**Problem statement**
The lines from the top of the records below through the one containing "IC2: LM555 -> TLC555" are to be transcribed exactly, and nothing else is to be added.
═════ Material to process
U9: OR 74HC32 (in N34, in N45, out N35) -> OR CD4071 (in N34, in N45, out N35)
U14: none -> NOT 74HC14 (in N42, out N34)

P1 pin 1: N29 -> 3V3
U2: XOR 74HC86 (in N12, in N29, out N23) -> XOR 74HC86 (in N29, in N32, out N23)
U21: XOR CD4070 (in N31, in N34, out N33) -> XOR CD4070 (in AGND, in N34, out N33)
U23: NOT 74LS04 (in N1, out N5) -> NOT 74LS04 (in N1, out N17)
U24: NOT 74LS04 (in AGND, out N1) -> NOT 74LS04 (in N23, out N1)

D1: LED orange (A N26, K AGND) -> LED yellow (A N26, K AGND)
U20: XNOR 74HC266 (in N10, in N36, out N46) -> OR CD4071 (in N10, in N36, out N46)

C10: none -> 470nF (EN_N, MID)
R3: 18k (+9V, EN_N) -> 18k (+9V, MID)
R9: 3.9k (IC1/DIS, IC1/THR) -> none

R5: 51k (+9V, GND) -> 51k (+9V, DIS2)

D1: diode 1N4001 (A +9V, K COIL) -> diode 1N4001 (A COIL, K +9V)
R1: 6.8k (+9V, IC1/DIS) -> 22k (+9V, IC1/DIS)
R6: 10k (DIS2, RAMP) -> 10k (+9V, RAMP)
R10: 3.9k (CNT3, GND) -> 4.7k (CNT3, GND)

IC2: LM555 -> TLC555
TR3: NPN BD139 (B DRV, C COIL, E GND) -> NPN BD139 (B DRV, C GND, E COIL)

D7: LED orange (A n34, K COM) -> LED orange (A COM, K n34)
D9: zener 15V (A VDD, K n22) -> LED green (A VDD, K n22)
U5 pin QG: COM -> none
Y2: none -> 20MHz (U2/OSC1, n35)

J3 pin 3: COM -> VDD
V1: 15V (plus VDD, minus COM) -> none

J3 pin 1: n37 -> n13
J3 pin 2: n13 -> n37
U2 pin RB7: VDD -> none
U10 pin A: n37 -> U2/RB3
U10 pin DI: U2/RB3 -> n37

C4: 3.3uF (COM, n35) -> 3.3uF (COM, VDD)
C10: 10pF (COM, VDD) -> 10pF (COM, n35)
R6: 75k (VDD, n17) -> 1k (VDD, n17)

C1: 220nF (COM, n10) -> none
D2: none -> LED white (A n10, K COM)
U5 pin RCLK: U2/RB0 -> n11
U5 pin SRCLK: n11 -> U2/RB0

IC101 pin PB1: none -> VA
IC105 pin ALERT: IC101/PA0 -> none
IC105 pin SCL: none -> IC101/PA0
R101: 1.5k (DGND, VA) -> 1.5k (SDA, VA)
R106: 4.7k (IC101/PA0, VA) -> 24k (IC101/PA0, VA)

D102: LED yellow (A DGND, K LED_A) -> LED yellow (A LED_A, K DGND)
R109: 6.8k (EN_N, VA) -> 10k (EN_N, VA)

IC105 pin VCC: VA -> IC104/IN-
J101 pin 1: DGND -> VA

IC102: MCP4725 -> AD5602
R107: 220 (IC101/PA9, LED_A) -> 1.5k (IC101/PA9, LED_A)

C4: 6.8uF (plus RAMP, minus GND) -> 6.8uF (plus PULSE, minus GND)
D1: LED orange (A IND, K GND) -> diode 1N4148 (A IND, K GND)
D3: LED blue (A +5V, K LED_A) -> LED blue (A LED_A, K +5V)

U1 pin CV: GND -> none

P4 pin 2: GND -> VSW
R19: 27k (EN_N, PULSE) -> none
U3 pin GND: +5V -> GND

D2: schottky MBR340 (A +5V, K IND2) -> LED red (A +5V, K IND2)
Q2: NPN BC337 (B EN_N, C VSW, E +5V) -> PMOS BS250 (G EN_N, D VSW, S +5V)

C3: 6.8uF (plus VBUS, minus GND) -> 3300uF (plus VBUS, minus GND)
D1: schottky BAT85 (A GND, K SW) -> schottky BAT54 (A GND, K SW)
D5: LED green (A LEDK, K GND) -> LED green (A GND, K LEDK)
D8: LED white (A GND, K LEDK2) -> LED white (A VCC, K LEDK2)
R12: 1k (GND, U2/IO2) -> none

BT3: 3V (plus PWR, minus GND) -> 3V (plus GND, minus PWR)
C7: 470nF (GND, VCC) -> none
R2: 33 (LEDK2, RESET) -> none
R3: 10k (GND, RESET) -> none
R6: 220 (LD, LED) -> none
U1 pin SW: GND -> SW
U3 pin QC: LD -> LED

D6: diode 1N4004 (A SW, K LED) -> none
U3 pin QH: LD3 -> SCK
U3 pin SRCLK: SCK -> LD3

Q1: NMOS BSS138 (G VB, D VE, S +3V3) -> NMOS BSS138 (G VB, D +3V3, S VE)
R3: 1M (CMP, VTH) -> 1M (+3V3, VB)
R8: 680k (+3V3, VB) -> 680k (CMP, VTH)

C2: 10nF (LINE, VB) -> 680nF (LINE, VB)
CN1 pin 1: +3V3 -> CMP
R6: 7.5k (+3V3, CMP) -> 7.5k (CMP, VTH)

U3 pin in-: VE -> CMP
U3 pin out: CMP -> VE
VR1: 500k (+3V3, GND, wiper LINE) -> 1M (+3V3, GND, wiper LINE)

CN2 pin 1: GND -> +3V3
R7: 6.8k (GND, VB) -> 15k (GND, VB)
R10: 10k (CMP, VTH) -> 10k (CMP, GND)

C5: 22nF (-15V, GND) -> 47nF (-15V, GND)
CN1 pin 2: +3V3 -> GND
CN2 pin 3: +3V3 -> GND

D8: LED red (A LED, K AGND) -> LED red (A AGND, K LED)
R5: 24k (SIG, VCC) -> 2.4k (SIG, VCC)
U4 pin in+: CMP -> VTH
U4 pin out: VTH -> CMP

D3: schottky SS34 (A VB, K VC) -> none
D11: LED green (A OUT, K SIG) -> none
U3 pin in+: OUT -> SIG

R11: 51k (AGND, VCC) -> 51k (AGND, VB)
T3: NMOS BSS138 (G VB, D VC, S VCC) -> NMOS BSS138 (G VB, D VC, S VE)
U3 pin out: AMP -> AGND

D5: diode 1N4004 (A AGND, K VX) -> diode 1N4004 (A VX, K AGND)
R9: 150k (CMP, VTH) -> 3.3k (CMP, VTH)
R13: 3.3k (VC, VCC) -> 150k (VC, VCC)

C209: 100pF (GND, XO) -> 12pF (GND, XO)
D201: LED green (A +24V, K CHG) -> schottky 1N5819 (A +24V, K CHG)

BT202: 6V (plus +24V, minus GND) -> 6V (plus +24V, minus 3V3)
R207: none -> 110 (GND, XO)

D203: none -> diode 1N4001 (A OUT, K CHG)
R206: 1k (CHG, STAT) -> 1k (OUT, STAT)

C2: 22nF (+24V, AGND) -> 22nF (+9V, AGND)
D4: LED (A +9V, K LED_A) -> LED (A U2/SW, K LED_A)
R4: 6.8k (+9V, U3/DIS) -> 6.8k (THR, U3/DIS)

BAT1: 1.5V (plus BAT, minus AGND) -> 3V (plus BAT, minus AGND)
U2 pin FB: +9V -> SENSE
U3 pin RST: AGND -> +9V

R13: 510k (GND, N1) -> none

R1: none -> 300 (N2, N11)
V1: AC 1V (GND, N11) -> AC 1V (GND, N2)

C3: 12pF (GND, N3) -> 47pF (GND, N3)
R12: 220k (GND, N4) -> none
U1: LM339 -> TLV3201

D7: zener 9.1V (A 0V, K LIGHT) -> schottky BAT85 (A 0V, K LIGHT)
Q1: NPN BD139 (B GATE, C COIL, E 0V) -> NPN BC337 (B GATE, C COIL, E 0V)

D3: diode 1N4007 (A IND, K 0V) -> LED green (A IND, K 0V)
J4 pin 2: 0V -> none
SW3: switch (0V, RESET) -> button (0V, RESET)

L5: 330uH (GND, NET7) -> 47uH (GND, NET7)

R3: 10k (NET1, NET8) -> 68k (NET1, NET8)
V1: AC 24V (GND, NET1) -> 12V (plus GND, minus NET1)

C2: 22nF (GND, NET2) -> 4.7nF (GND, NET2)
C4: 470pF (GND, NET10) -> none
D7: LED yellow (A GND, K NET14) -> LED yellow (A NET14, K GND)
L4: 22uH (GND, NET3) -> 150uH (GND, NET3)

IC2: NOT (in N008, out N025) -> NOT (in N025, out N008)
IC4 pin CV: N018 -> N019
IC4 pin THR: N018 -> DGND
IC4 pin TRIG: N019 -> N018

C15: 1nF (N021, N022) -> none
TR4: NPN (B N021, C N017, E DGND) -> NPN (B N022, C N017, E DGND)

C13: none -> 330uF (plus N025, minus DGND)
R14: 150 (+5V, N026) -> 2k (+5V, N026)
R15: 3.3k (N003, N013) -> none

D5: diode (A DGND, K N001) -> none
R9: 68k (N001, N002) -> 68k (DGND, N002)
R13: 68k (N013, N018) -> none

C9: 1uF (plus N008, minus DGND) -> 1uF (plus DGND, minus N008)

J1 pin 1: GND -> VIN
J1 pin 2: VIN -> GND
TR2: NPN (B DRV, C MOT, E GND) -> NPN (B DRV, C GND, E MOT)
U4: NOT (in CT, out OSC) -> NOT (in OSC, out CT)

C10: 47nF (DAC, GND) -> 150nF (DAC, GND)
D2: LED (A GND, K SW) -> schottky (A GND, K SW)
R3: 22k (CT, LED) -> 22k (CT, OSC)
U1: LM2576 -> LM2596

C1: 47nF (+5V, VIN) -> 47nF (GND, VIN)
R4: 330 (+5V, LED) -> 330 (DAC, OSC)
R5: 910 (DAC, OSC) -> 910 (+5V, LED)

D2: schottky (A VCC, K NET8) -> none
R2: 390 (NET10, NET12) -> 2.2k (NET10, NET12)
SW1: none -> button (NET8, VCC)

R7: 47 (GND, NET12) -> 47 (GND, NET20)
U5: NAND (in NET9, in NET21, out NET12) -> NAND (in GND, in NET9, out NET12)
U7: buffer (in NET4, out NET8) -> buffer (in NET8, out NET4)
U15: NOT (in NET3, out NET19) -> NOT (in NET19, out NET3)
══════════
**Result of this exercise**
U9: OR 74HC32 (in N34, in N45, out N35) -> OR CD4071 (in N34, in N45, out N35)
U14: none -> NOT 74HC14 (in N42, out N34)

P1 pin 1: N29 -> 3V3
U2: XOR 74HC86 (in N12, in N29, out N23) -> XOR 74HC86 (in N29, in N32, out N23)
U21: XOR CD4070 (in N31, in N34, out N33) -> XOR CD4070 (in AGND, in N34, out N33)
U23: NOT 74LS04 (in N1, out N5) -> NOT 74LS04 (in N1, out N17)
U24: NOT 74LS04 (in AGND, out N1) -> NOT 74LS04 (in N23, out N1)

D1: LED orange (A N26, K AGND) -> LED yellow (A N26, K AGND)
U20: XNOR 74HC266 (in N10, in N36, out N46) -> OR CD4071 (in N10, in N36, out N46)

C10: none -> 470nF (EN_N, MID)
R3: 18k (+9V, EN_N) -> 18k (+9V, MID)
R9: 3.9k (IC1/DIS, IC1/THR) -> none

R5: 51k (+9V, GND) -> 51k (+9V, DIS2)

D1: diode 1N4001 (A +9V, K COIL) -> diode 1N4001 (A COIL, K +9V)
R1: 6.8k (+9V, IC1/DIS) -> 22k (+9V, IC1/DIS)
R6: 10k (DIS2, RAMP) -> 10k (+9V, RAMP)
R10: 3.9k (CNT3, GND) -> 4.7k (CNT3, GND)

IC2: LM555 -> TLC555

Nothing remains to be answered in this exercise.